(Scene change data)

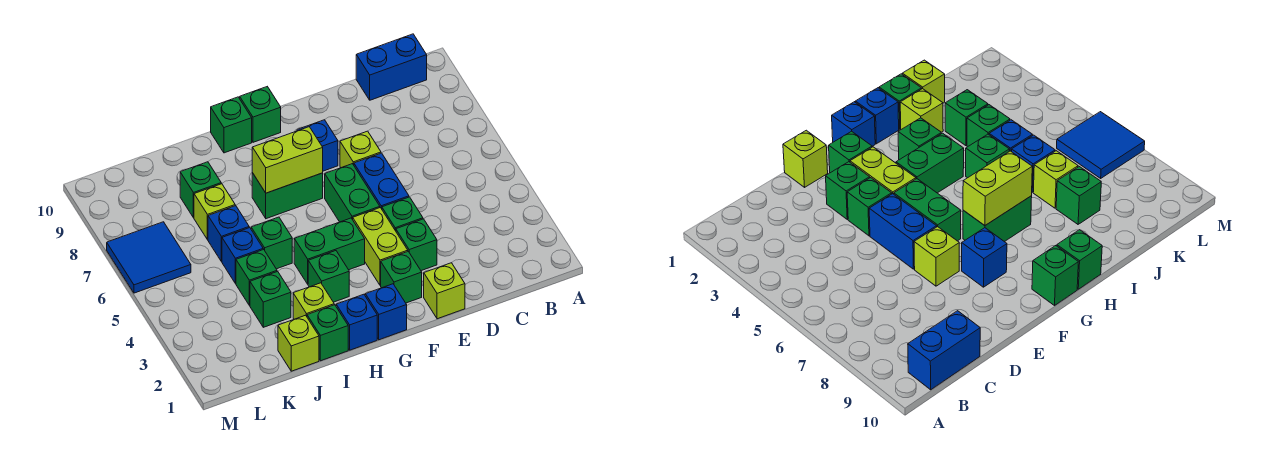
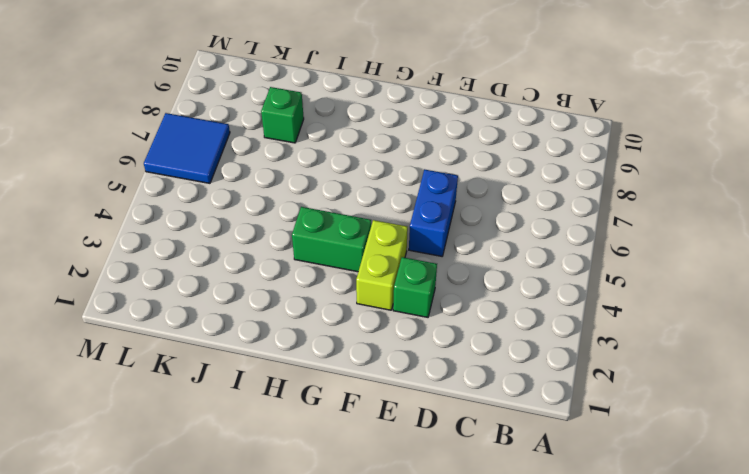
none -> blue brick B10:C10 level 1
none -> lime brick E1 level 1
none -> green brick E4 level 1

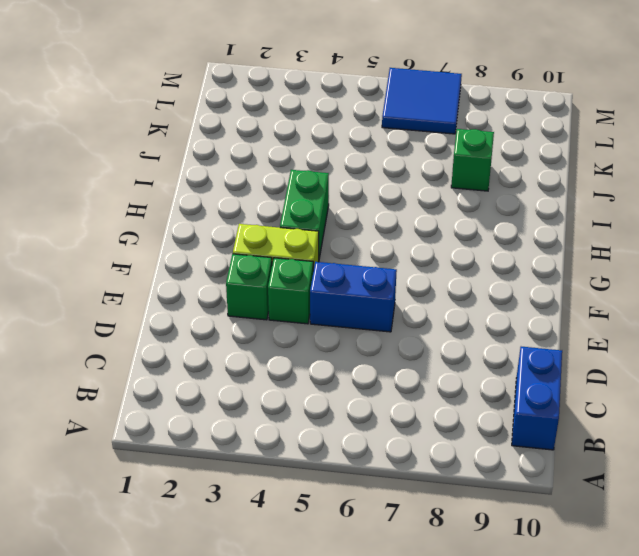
none -> lime brick E1 level 1
none -> lime brick E7 level 1
none -> green brick F2 level 1

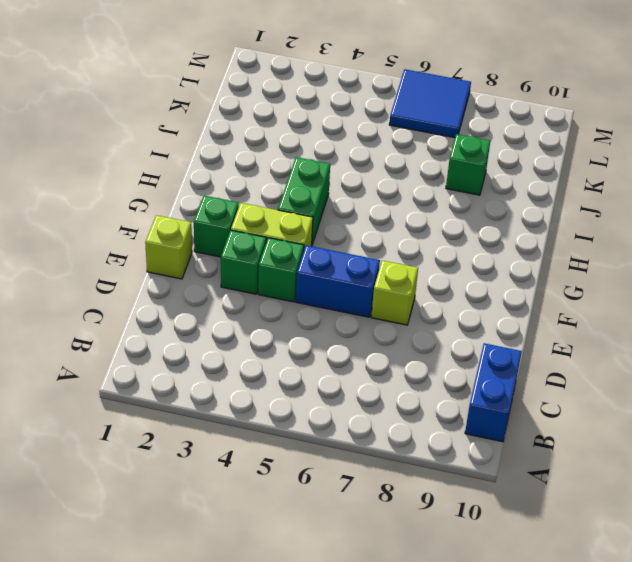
none -> green brick F5:F6 level 1
none -> blue brick F8 level 1
none -> blue brick G1 level 1

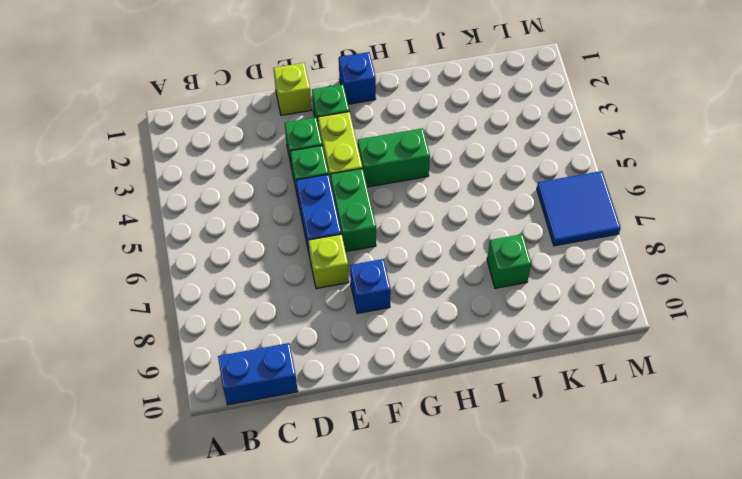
none -> green brick G7:H7 level 1
none -> green brick G10 level 1
none -> blue brick H1 level 1

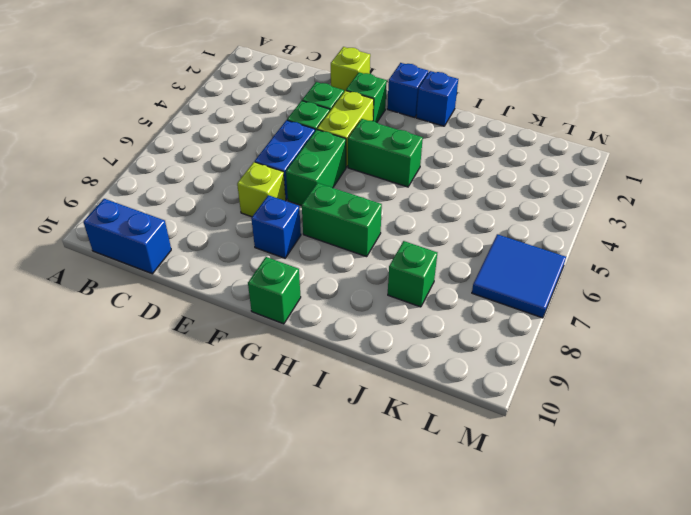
none -> green brick H3 level 1
none -> green brick H10 level 1
none -> green brick I1 level 1

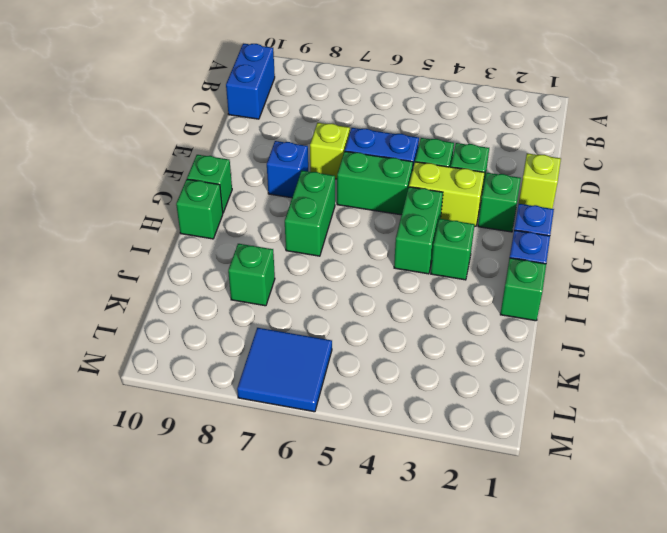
none -> lime brick I2 level 1
none -> green brick I5 level 1
none -> lime brick J1 level 1

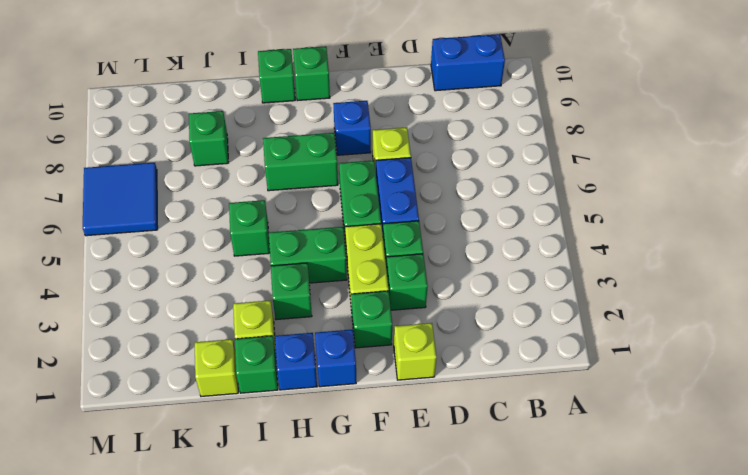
none -> green brick J3 level 1
none -> green brick J4 level 1
none -> blue brick J5 level 1

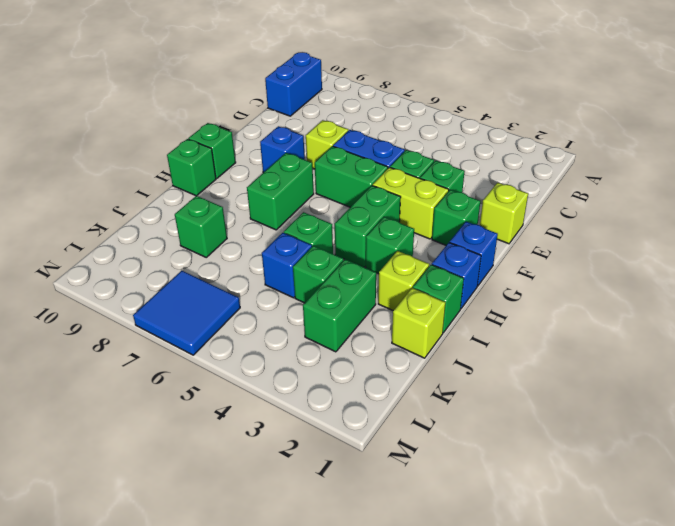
green brick J3:K3 level 1 -> green brick J3 level 1
none -> blue brick J6 level 1
none -> lime brick J7 level 1
none -> lime brick G7:H7 level 2

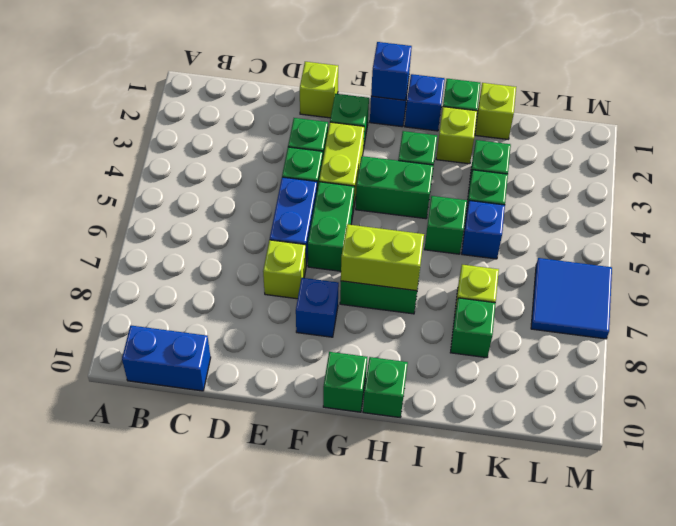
blue brick G1 level 2 -> blue brick J6 level 1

◆ ASSIGNMENT
Print the records again exactly, pictures excluded.

◆ SOLUTION BELOW
none -> blue brick B10:C10 level 1
none -> lime brick E1 level 1
none -> green brick E4 level 1

none -> lime brick E1 level 1
none -> lime brick E7 level 1
none -> green brick F2 level 1

none -> green brick F5:F6 level 1
none -> blue brick F8 level 1
none -> blue brick G1 level 1

none -> green brick G7:H7 level 1
none -> green brick G10 level 1
none -> blue brick H1 level 1

none -> green brick H3 level 1
none -> green brick H10 level 1
none -> green brick I1 level 1

none -> lime brick I2 level 1
none -> green brick I5 level 1
none -> lime brick J1 level 1

none -> green brick J3 level 1
none -> green brick J4 level 1
none -> blue brick J5 level 1

green brick J3:K3 level 1 -> green brick J3 level 1
none -> blue brick J6 level 1
none -> lime brick J7 level 1
none -> lime brick G7:H7 level 2

blue brick G1 level 2 -> blue brick J6 level 1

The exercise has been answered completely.